**INFORMATION GIVEN:**
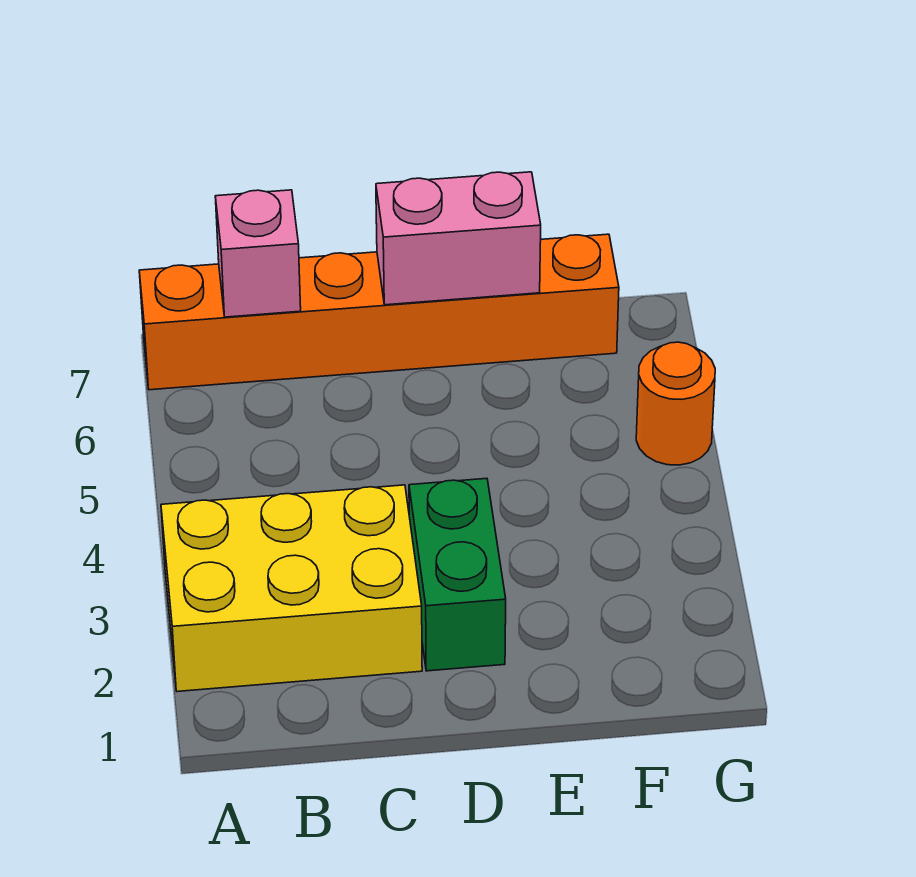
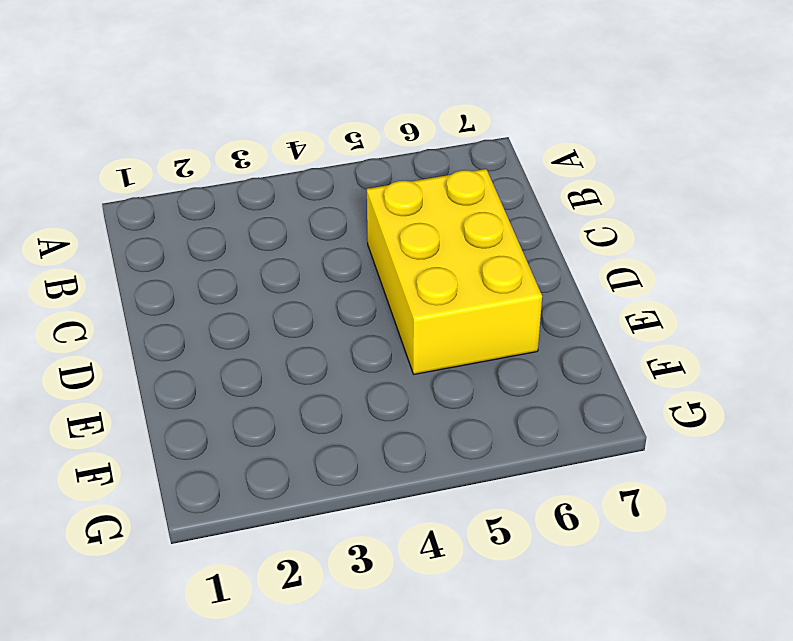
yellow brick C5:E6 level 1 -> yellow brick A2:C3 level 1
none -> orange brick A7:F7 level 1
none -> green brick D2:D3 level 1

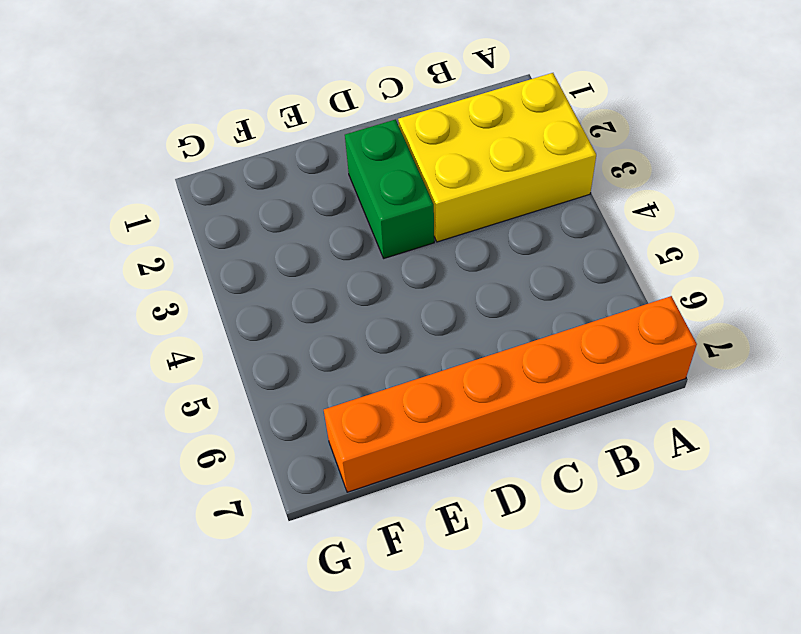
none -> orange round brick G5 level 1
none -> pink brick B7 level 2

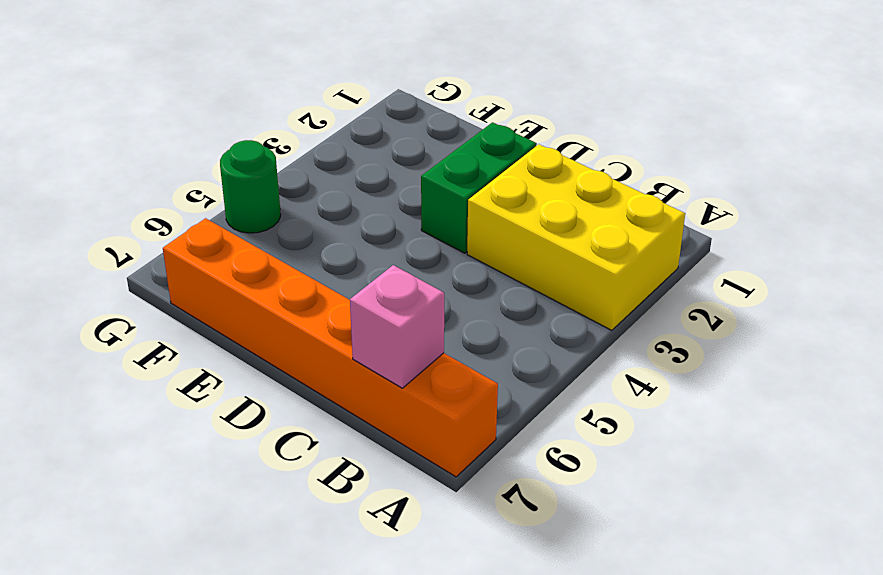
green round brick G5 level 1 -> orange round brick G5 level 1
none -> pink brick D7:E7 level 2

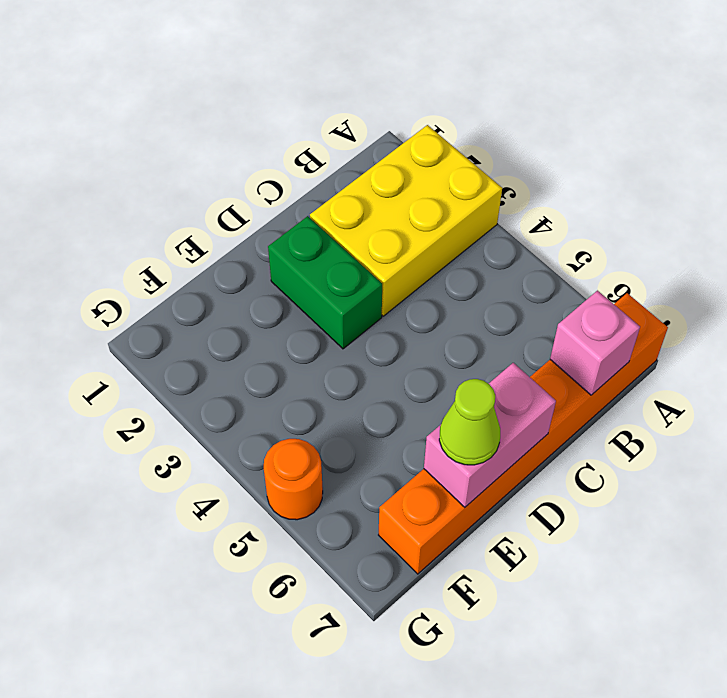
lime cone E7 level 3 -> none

...

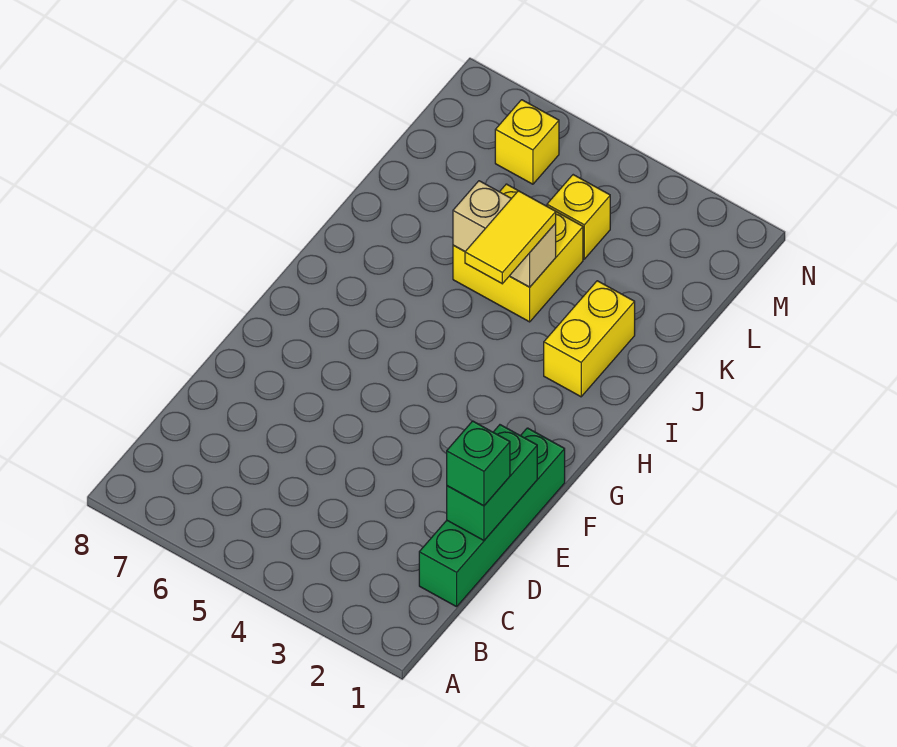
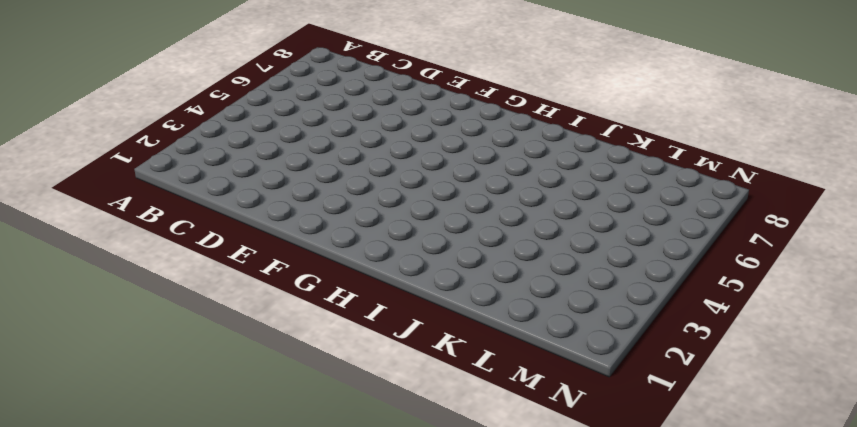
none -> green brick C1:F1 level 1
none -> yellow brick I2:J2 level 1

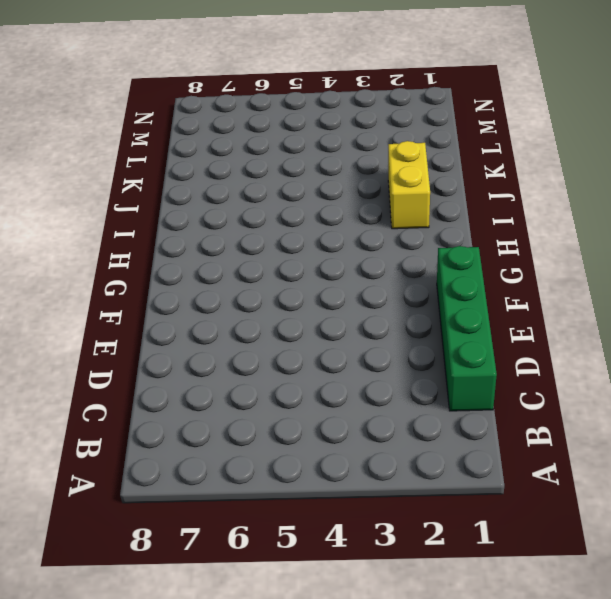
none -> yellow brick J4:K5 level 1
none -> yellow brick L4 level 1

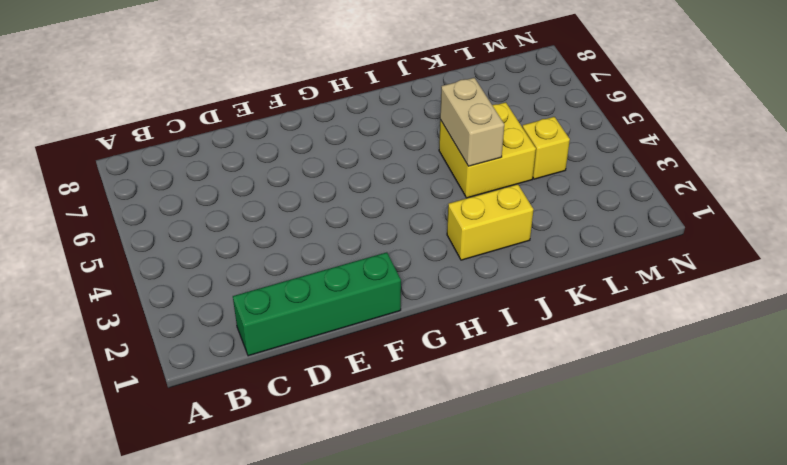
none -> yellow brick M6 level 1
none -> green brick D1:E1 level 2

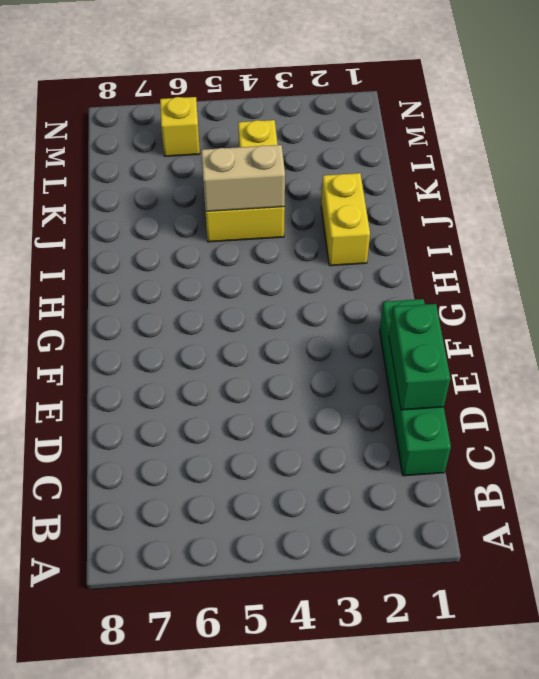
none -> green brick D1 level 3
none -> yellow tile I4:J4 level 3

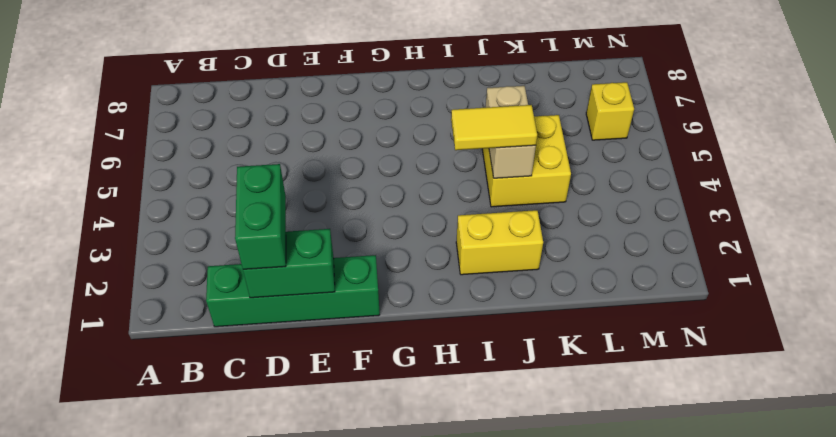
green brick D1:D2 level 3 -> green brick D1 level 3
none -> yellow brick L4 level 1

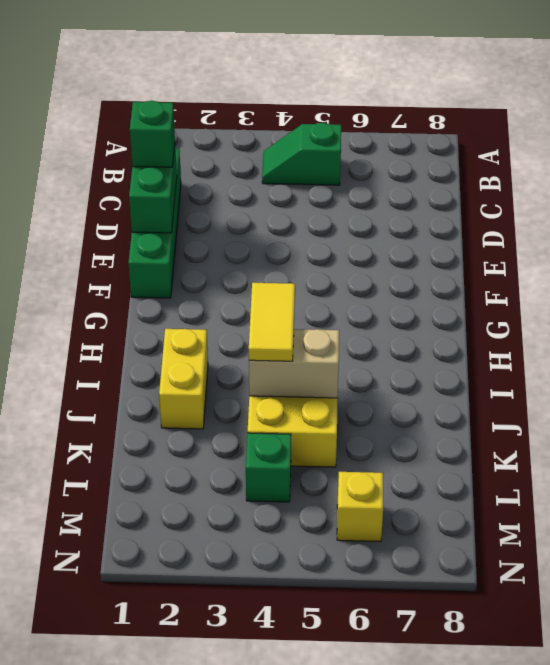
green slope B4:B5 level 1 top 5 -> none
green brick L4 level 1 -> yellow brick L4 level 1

**PROBLEM TO SOLVE:**
All lines above in which the word "pink" occurs should be identified and copied.

**TASK RESPONSE:**
none -> pink brick B7 level 2
none -> pink brick D7:E7 level 2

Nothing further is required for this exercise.